> **Stated problem**:
Could you transcribe the data below exactly, line for line, leaving out the pictures?

> **Given records**:
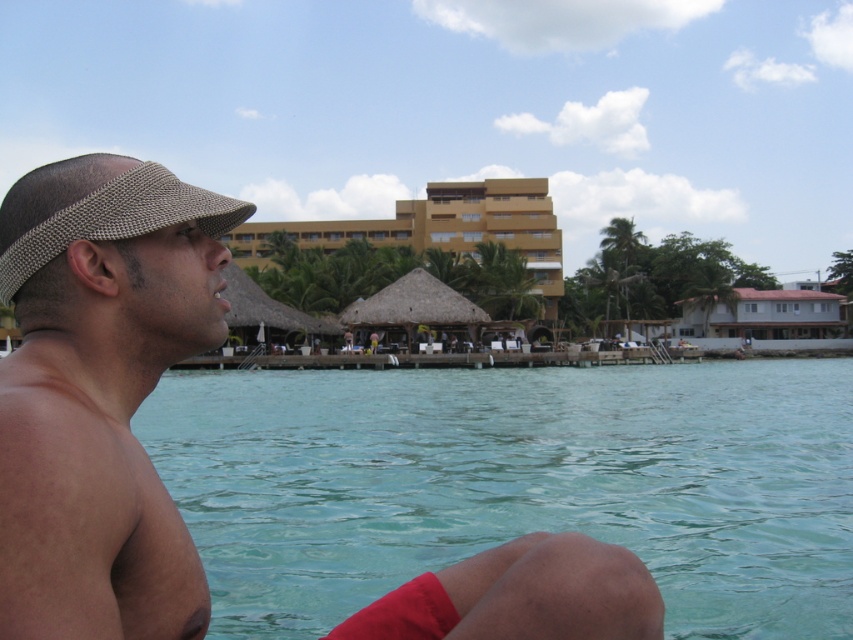
You are a photographer taking a picture of the beach scene. You notice two visors at the left side of the image. Which one is positioned more to the right between the knitted beige visor at left and the woven fabric visor at left?

The knitted beige visor at left is positioned more to the right compared to the woven fabric visor at left.

You are standing at the point labeled point (9, 292) and want to walk towards the point labeled point (819, 330). Based on the scene description, will you be walking towards the beach or away from it?

Since point (9, 292) is in front of point (819, 330), you will be walking away from the beach towards the point (819, 330).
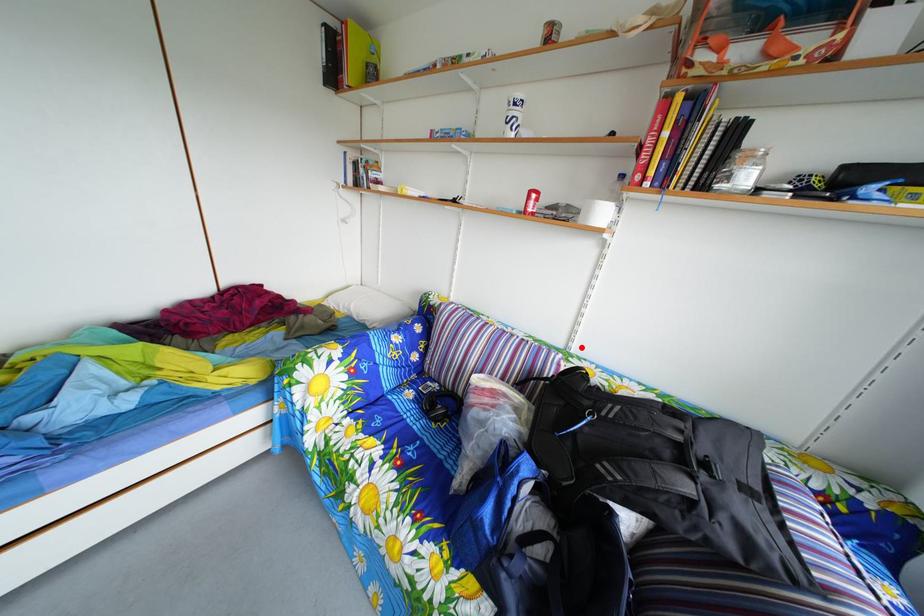
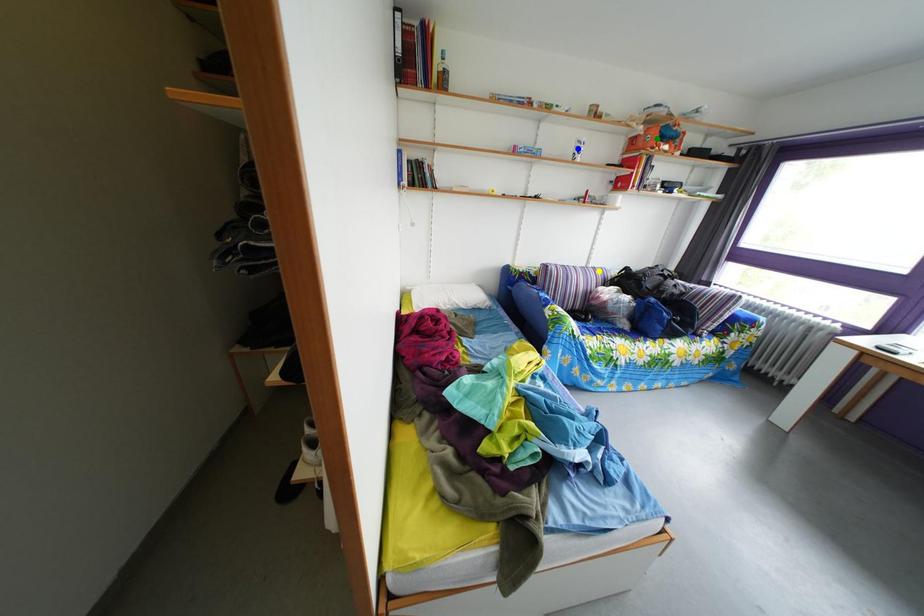
Question: I am providing you with two images of the same scene from different viewpoints. A red point is marked on the first image. You are given multiple points on the second image. Which point in image 2 represents the same 3d spot as the red point in image 1?

Choices:
 (A) yellow point
 (B) blue point
 (C) green point

Answer: (A)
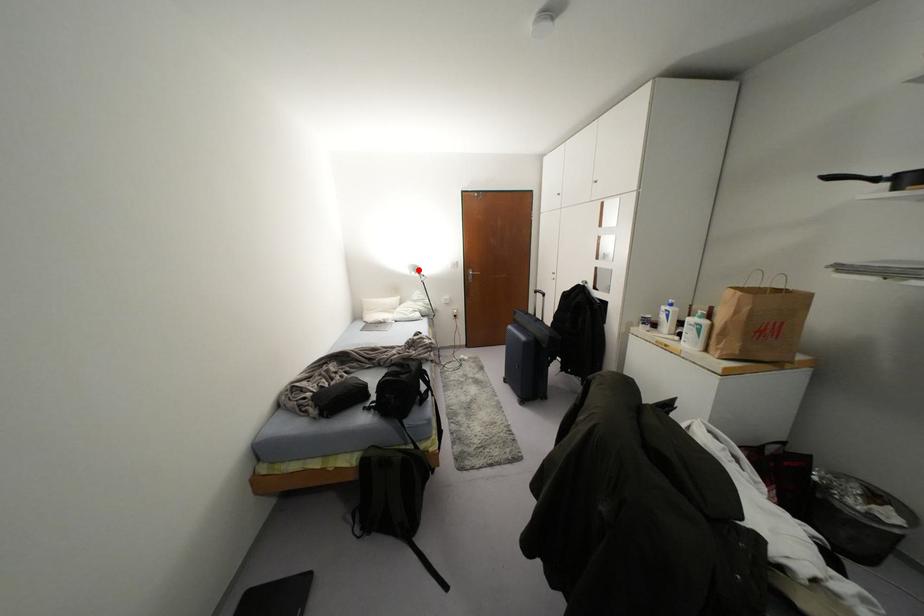
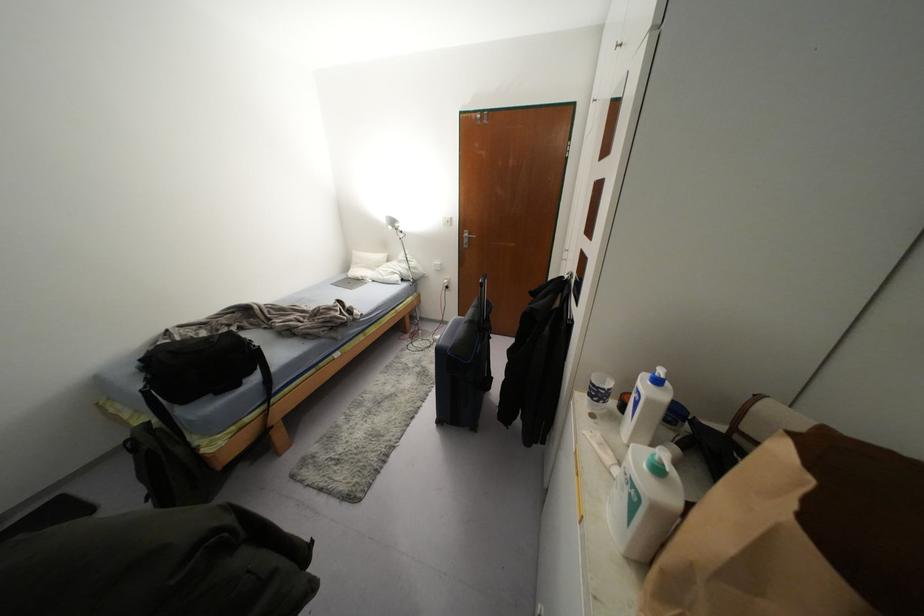
Locate, in the second image, the point that corresponds to the highlighted location in the first image.

(395, 225)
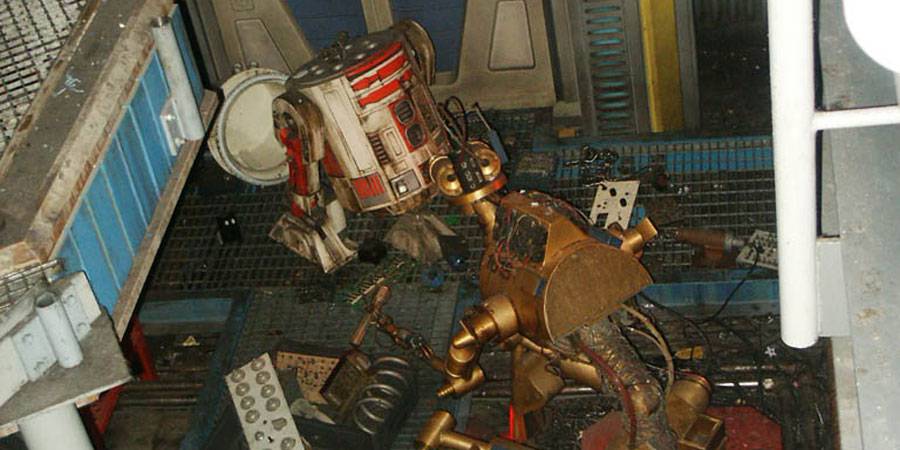
Where is `hinge`? The image size is (900, 450). hinge is located at coordinates (52, 325).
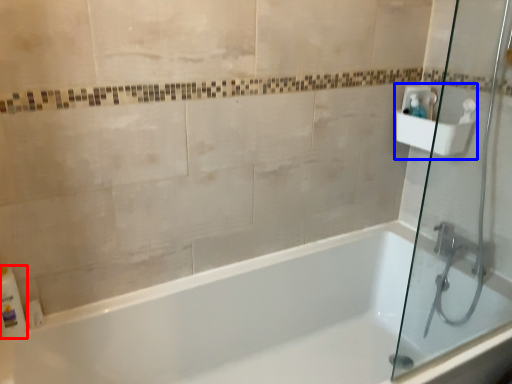
Question: Among these objects, which one is nearest to the camera, toiletry (highlighted by a red box) or sink (highlighted by a blue box)?

Choices:
 (A) toiletry
 (B) sink

Answer: (A)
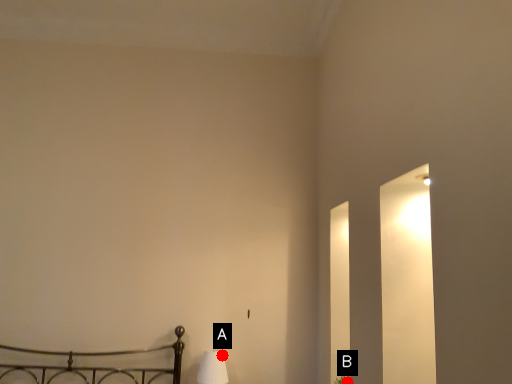
Question: Two points are circled on the image, labeled by A and B beside each circle. Which of the following is the closest to the observer?

Choices:
 (A) A is closer
 (B) B is closer

Answer: (B)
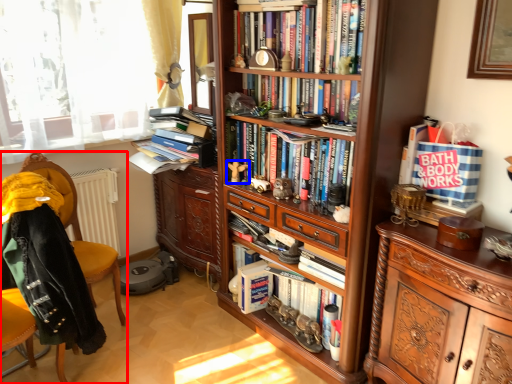
Question: Which object appears closest to the camera in this image, chair (highlighted by a red box) or toy (highlighted by a blue box)?

Choices:
 (A) chair
 (B) toy

Answer: (A)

> **The response**:
You are a photographer taking a picture of the beach scene. You notice two visors at the left side of the image. Which one is positioned more to the right between the knitted beige visor at left and the woven fabric visor at left?

The knitted beige visor at left is positioned more to the right compared to the woven fabric visor at left.

You are standing at the point labeled point (9, 292) and want to walk towards the point labeled point (819, 330). Based on the scene description, will you be walking towards the beach or away from it?

Since point (9, 292) is in front of point (819, 330), you will be walking away from the beach towards the point (819, 330).
Question: I am providing you with two images of the same scene from different viewpoints. A red point is marked on the first image. You are given multiple points on the second image. Which point in image 2 represents the same 3d spot as the red point in image 1?

Choices:
 (A) yellow point
 (B) blue point
 (C) green point

Answer: (A)
Locate, in the second image, the point that corresponds to the highlighted location in the first image.

(395, 225)
Where is `hinge`? The image size is (900, 450). hinge is located at coordinates (52, 325).
Question: Among these objects, which one is nearest to the camera, toiletry (highlighted by a red box) or sink (highlighted by a blue box)?

Choices:
 (A) toiletry
 (B) sink

Answer: (A)
Question: Two points are circled on the image, labeled by A and B beside each circle. Which of the following is the closest to the observer?

Choices:
 (A) A is closer
 (B) B is closer

Answer: (B)
Question: Which object appears closest to the camera in this image, chair (highlighted by a red box) or toy (highlighted by a blue box)?

Choices:
 (A) chair
 (B) toy

Answer: (A)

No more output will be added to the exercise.